** Entries supplied follows **

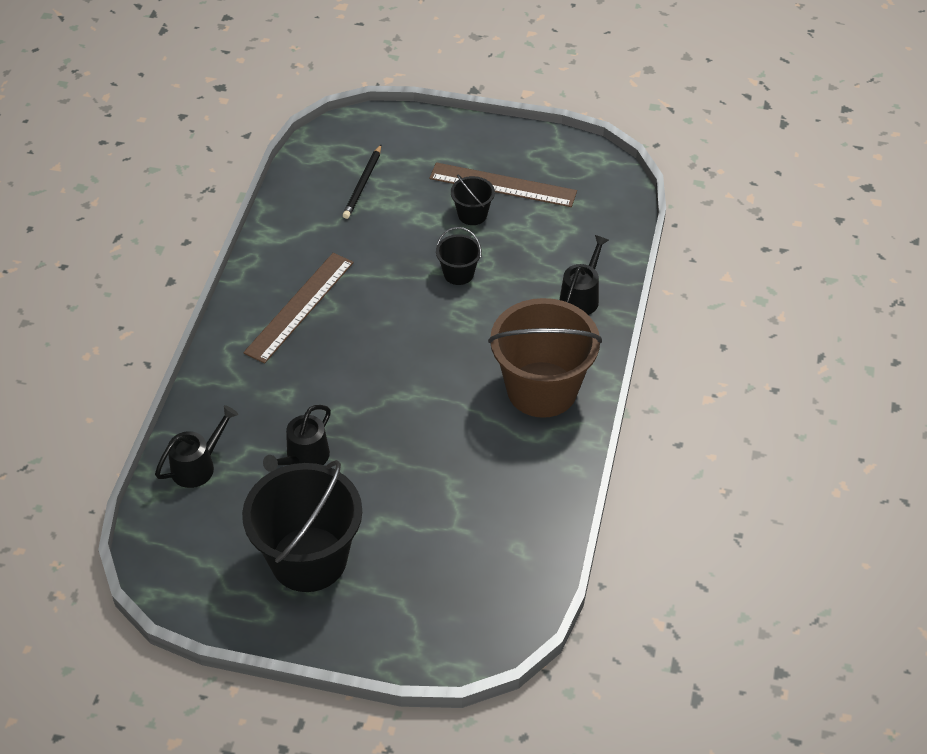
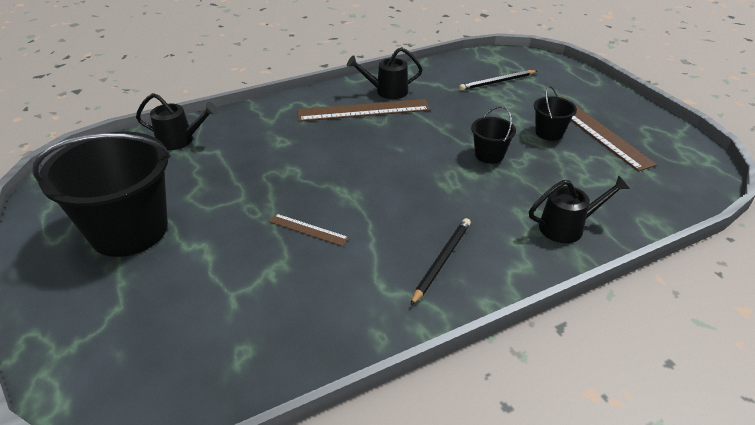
camera: 50 degrees right, 10 degrees down
(303, 458) = (230, 178): black watering can -> black watering can (386, 91)
(429, 444) = (308, 229): none -> brown ruler
(542, 389) = (441, 261): brown bucket -> black pencil

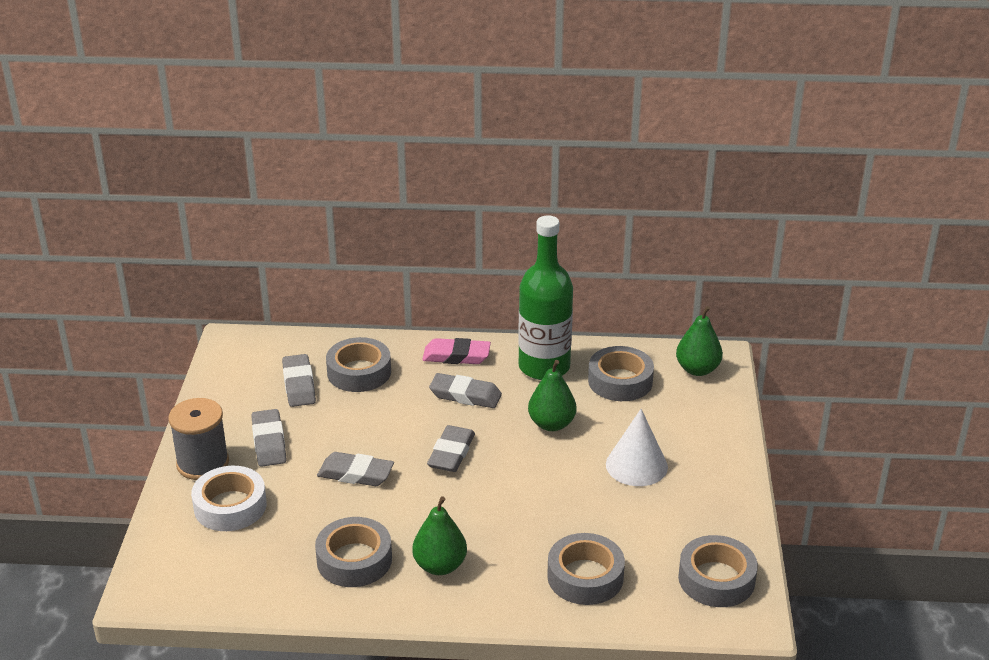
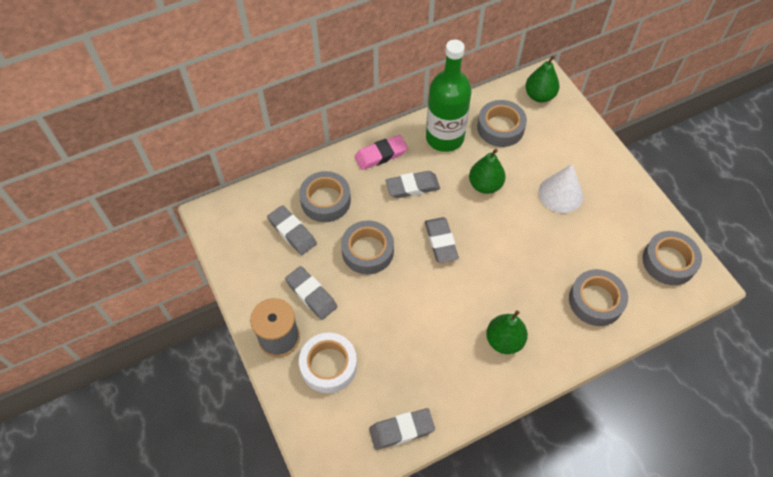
camera: 30 degrees left, 25 degrees up
(354, 560) = (447, 366): grey tape -> grey tape (367, 251)
(355, 474) = (392, 292): grey eraser -> grey eraser (401, 430)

** End of Entries supplied **

**Task directions**
All of the entries above are to be transcribed word for word, with no pictures included.

**Response to this task**
camera: 50 degrees right, 10 degrees down
(303, 458) = (230, 178): black watering can -> black watering can (386, 91)
(429, 444) = (308, 229): none -> brown ruler
(542, 389) = (441, 261): brown bucket -> black pencil

camera: 30 degrees left, 25 degrees up
(354, 560) = (447, 366): grey tape -> grey tape (367, 251)
(355, 474) = (392, 292): grey eraser -> grey eraser (401, 430)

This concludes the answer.